*** Provided records Section Begins ***
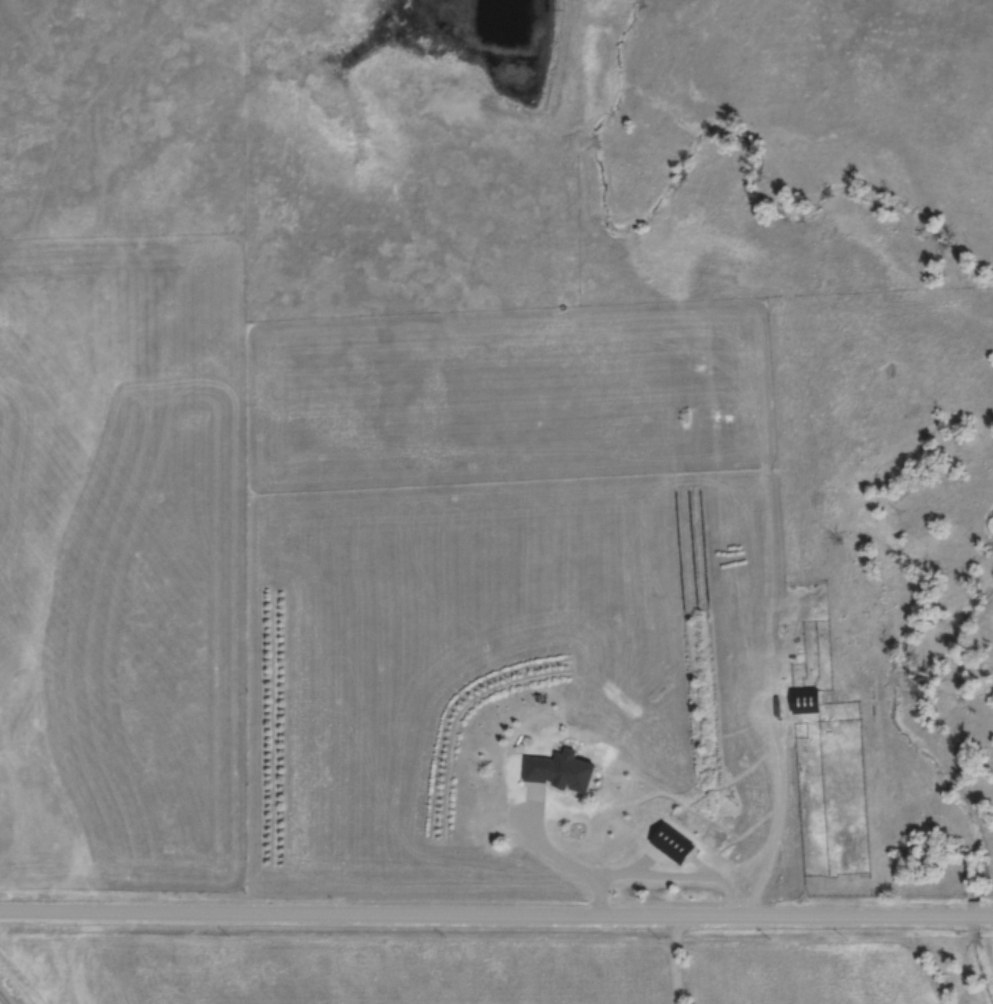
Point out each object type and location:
building: (555, 773)
building: (668, 846)
road: (436, 914)
road: (932, 917)
railway: (1, 1002)

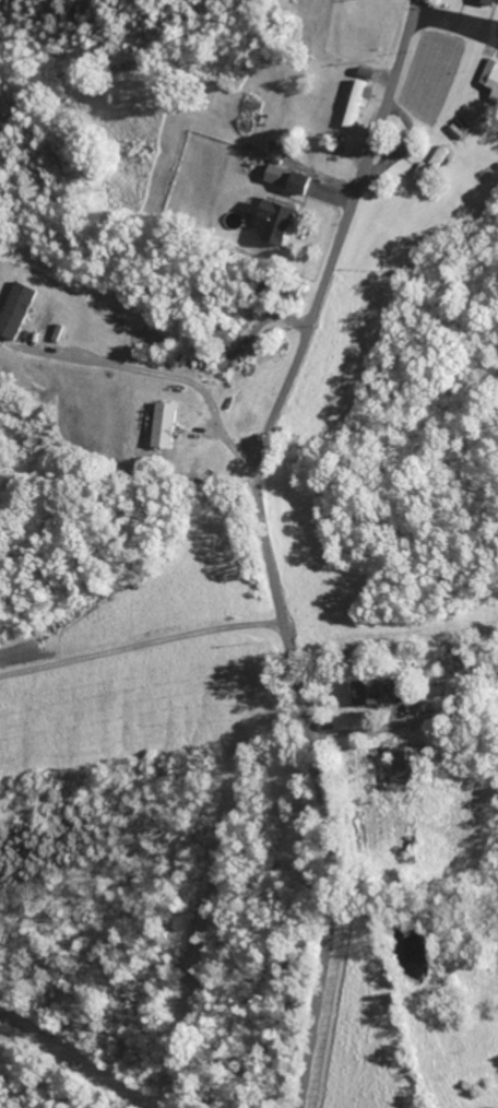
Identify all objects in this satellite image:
building: (494, 1)
building: (492, 73)
building: (497, 95)
building: (431, 166)
building: (288, 179)
building: (279, 221)
building: (19, 310)
road: (250, 343)
road: (164, 373)
building: (166, 424)
road: (267, 545)
road: (142, 646)
building: (373, 692)
building: (408, 763)

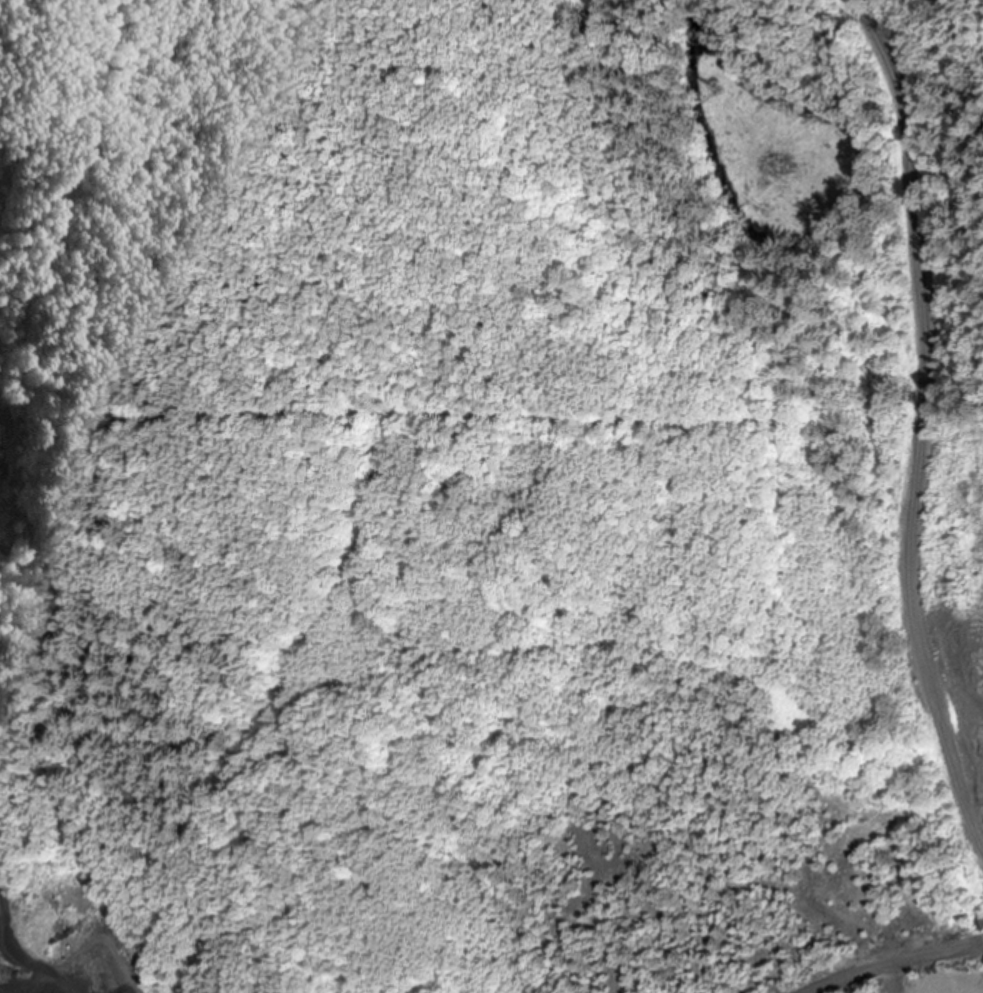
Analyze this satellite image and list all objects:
*** Provided records Section Ends ***
● **Description of the task**
Leave out the pictures and set down all of the data exactly.

● **Exercise result**
Point out each object type and location:
building: (555, 773)
building: (668, 846)
road: (436, 914)
road: (932, 917)
railway: (1, 1002)

Identify all objects in this satellite image:
building: (494, 1)
building: (492, 73)
building: (497, 95)
building: (431, 166)
building: (288, 179)
building: (279, 221)
building: (19, 310)
road: (250, 343)
road: (164, 373)
building: (166, 424)
road: (267, 545)
road: (142, 646)
building: (373, 692)
building: (408, 763)

Analyze this satellite image and list all objects:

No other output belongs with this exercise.